■ What is required ■
Your reply should be made up of every line in the records below that holds the string "blue".

Object matching data
◇ ◇ ◇ ◇ ◇ ◇ ◇
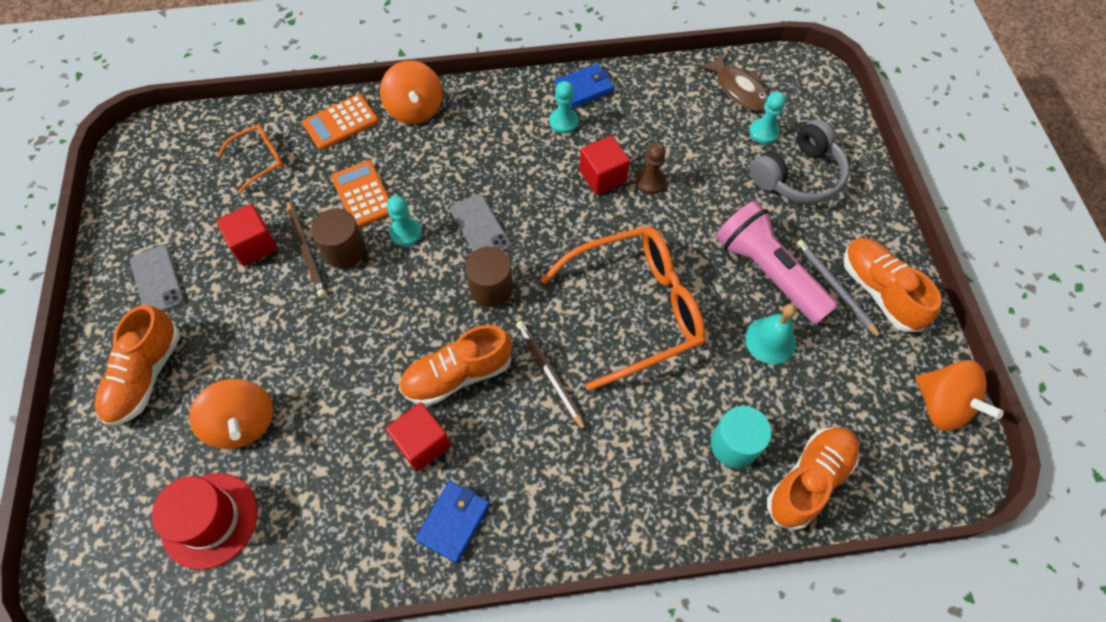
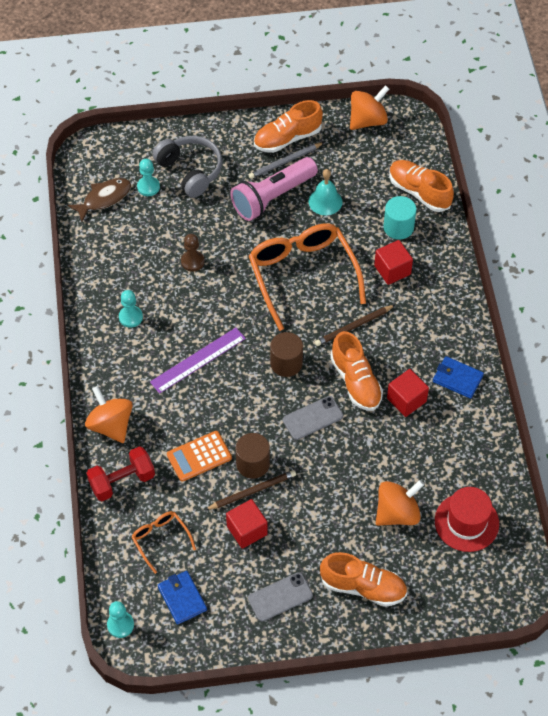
camera: 90 degrees left, 5 degrees down
(341, 122) = (122, 481): orange calculator -> red dumbbell
(406, 233) = (237, 423): turquoise pawn -> turquoise pawn (120, 625)
(415, 109) = (111, 425): orange spinning top -> orange spinning top turned 105 degrees counterclockwise
(480, 227) = (232, 372): grey phone -> grey phone (313, 418)
(500, 190) = (198, 360): none -> purple ruler
(584, 88) = (95, 302): blue wallet -> blue wallet (182, 598)
(602, 176) = (186, 292): red cube -> red cube (392, 270)

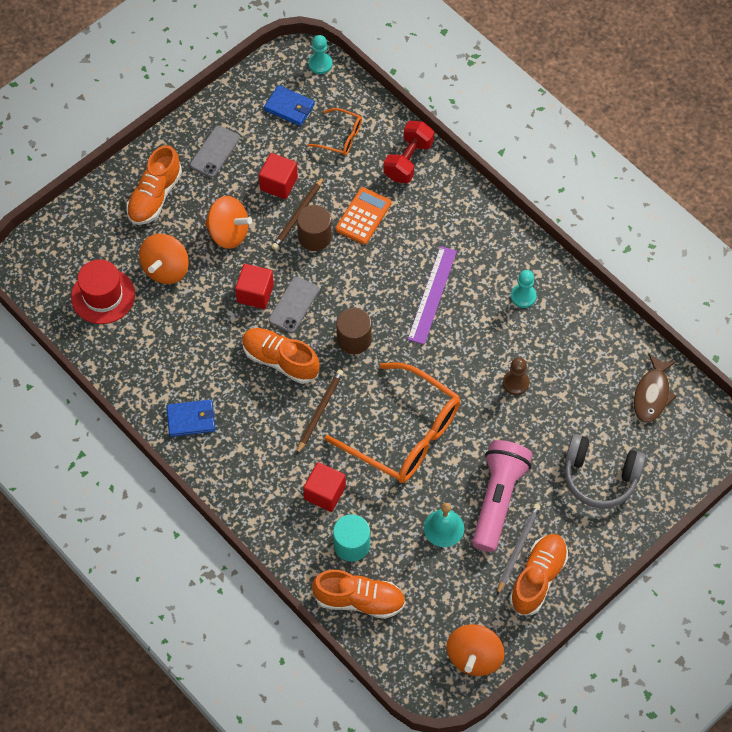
camera: 145 degrees right, 5 degrees up
(111, 425) = (456, 197): orange spinning top -> orange spinning top (228, 233)
(148, 187) = (623, 433): turquoise pawn -> none
(363, 587) = (155, 196): orange shoe -> orange shoe turned 45 degrees counterclockwise
(406, 400) = (224, 371): red cube -> red cube (255, 293)

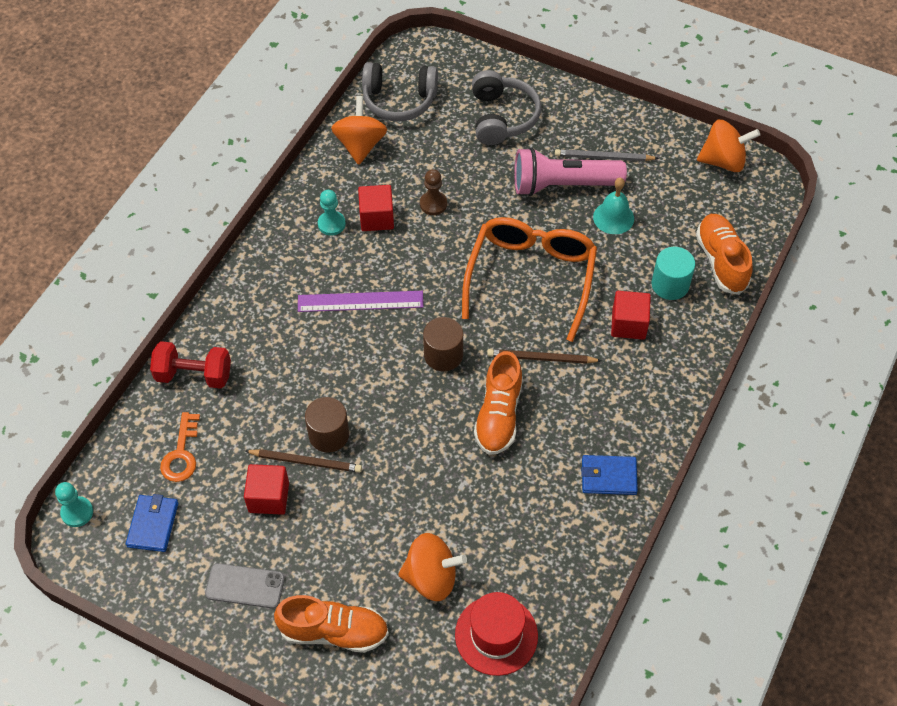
camera: 110 degrees left, 5 degrees down
(191, 419) = (608, 476): blue wallet -> blue wallet turned 60 degrees counterclockwise
(228, 233) = (356, 527): orange spinning top -> orange spinning top (360, 145)
(255, 293) = (426, 469): red cube -> red cube (377, 218)
(294, 305) = (425, 425): grey phone -> none
(340, 137) = (181, 454): orange glasses -> orange key
(363, 216) = (284, 395): orange calculator -> none
(538, 578) = (624, 136): orange shoe -> none
(652, 394) = (399, 100): brown fish -> grey headphones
◇ ◇ ◇ ◇ ◇ ◇ ◇
■ Result ■
(584, 88) = (95, 302): blue wallet -> blue wallet (182, 598)
(191, 419) = (608, 476): blue wallet -> blue wallet turned 60 degrees counterclockwise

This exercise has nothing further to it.